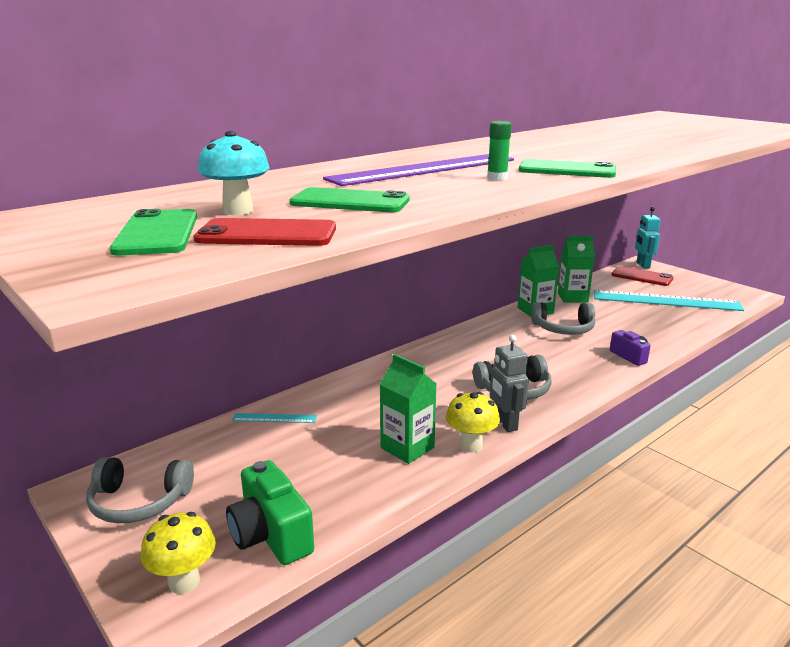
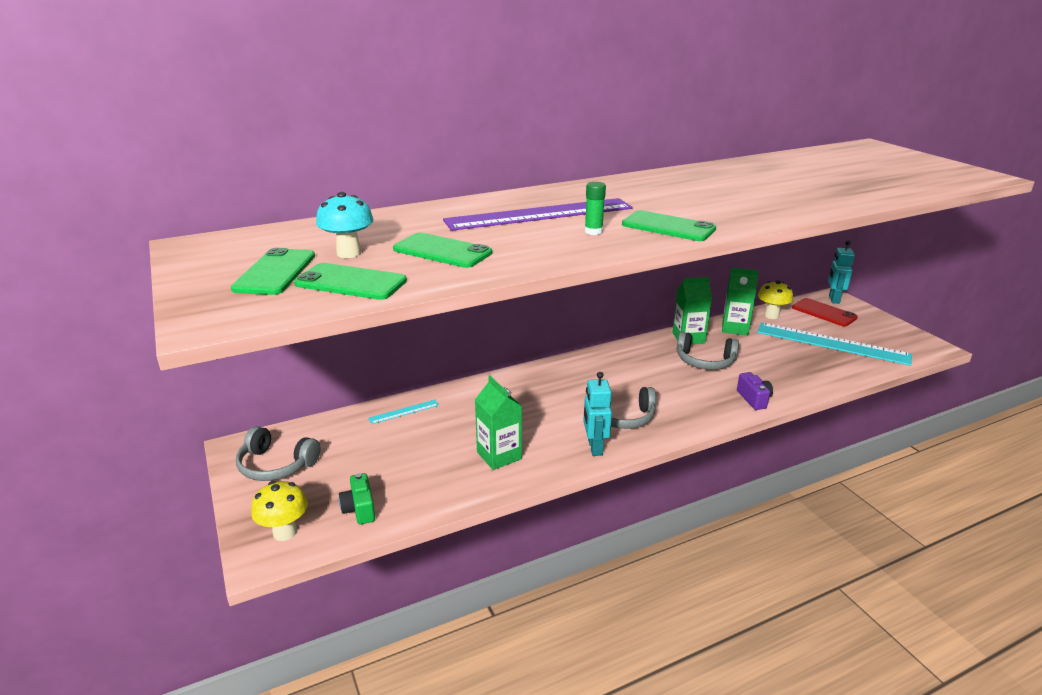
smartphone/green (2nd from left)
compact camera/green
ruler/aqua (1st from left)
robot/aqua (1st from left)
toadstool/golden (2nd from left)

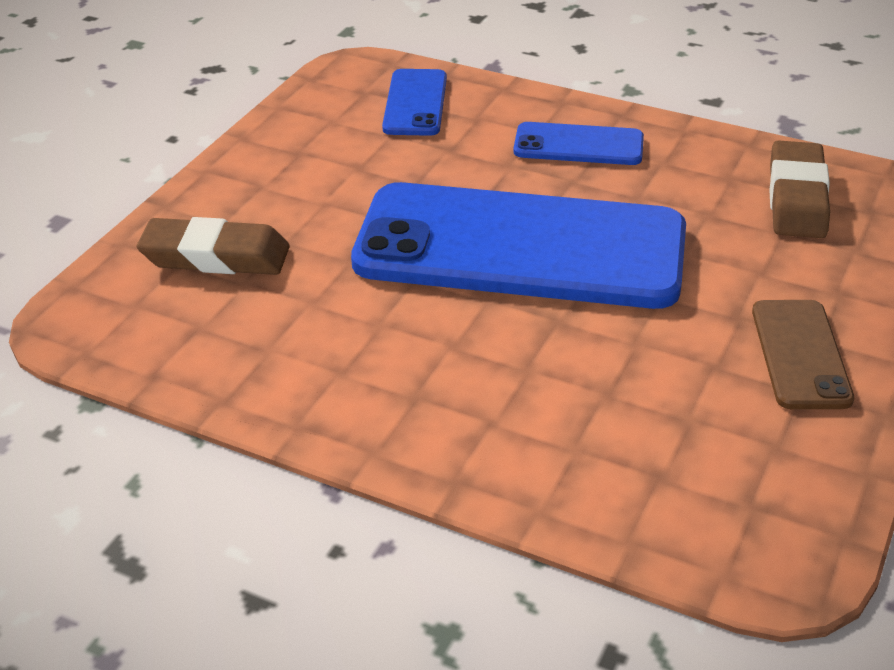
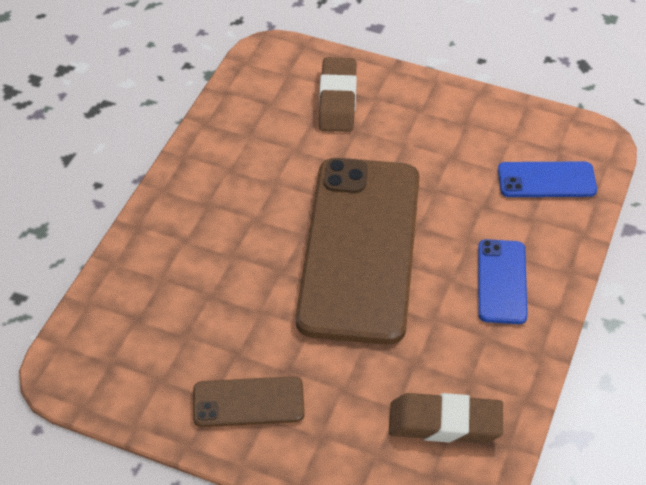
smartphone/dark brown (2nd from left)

--------------------------------------------------

**Aim of the task**
Would you repeat the entries exactly, but with no pictures?

**Answer to the exercise**
smartphone/green (2nd from left)
compact camera/green
ruler/aqua (1st from left)
robot/aqua (1st from left)
toadstool/golden (2nd from left)

smartphone/dark brown (2nd from left)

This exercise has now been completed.